(RECORD EXCERPTS begins)

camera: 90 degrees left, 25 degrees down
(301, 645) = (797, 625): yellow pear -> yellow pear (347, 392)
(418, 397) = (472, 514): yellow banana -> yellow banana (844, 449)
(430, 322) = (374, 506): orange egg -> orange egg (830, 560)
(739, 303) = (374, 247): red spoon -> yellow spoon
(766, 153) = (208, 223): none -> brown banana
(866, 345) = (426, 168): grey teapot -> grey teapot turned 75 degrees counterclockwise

(RECORD EXCERPTS ends)
(RECORD EXCERPTS begins)

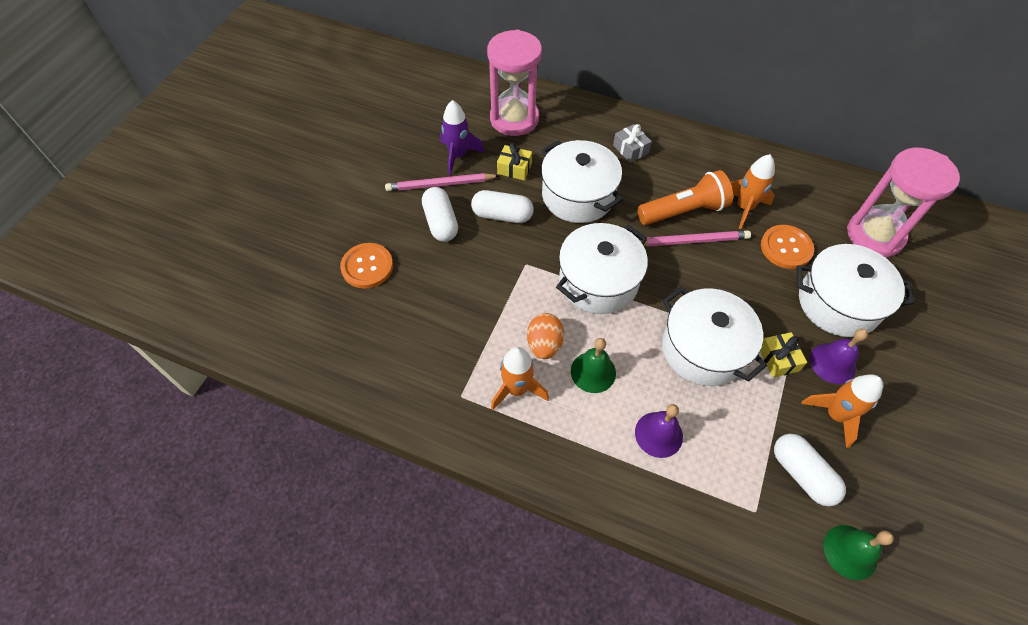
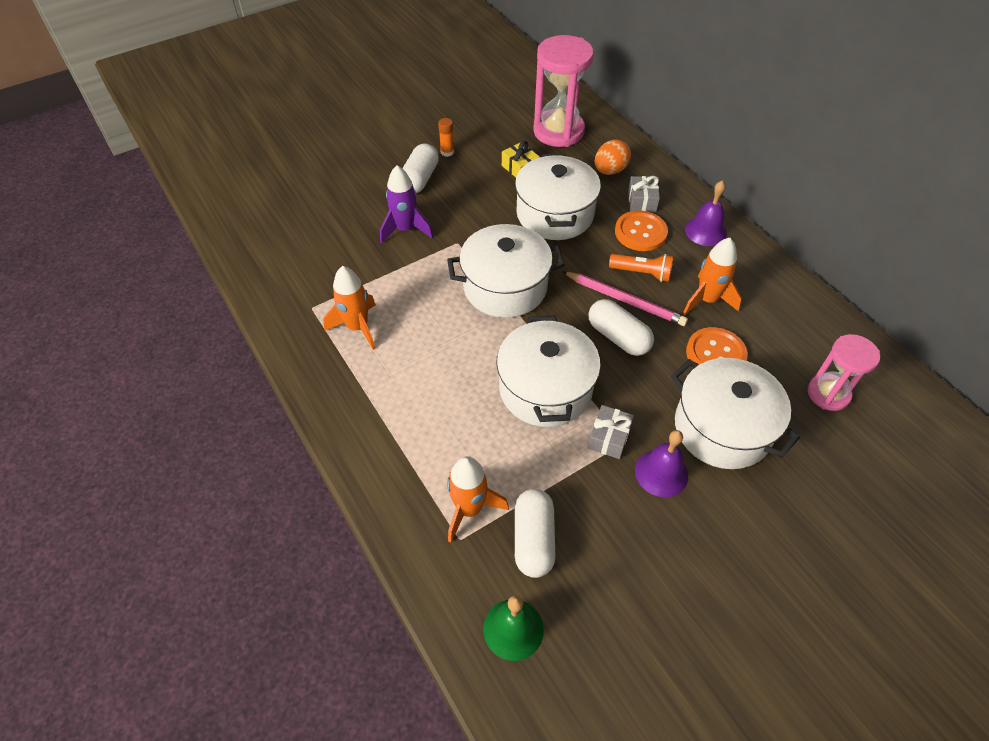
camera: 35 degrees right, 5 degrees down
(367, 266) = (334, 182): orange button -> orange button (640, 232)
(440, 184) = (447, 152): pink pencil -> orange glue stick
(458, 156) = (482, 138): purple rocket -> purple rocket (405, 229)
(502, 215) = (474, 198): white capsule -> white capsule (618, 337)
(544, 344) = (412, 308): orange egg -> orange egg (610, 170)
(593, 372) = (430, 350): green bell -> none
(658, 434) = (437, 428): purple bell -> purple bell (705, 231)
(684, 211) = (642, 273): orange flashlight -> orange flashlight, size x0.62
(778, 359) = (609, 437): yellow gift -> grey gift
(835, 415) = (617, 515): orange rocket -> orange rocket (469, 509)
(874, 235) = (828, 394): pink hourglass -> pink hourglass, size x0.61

(RECORD EXCERPTS ends)
(RECORD EXCERPTS begins)

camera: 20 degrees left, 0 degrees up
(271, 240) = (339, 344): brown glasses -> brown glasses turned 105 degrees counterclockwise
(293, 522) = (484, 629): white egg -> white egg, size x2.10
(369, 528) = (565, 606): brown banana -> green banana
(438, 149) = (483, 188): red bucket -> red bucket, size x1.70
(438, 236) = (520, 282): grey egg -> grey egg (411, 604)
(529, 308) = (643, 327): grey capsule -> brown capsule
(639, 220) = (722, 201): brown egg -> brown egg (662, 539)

(RECORD EXCERPTS ends)

PROBLEM STATEMENT -
Where a line of the records includes "pink", copy it.

YOUR RESPONSE -
(440, 184) = (447, 152): pink pencil -> orange glue stick
(874, 235) = (828, 394): pink hourglass -> pink hourglass, size x0.61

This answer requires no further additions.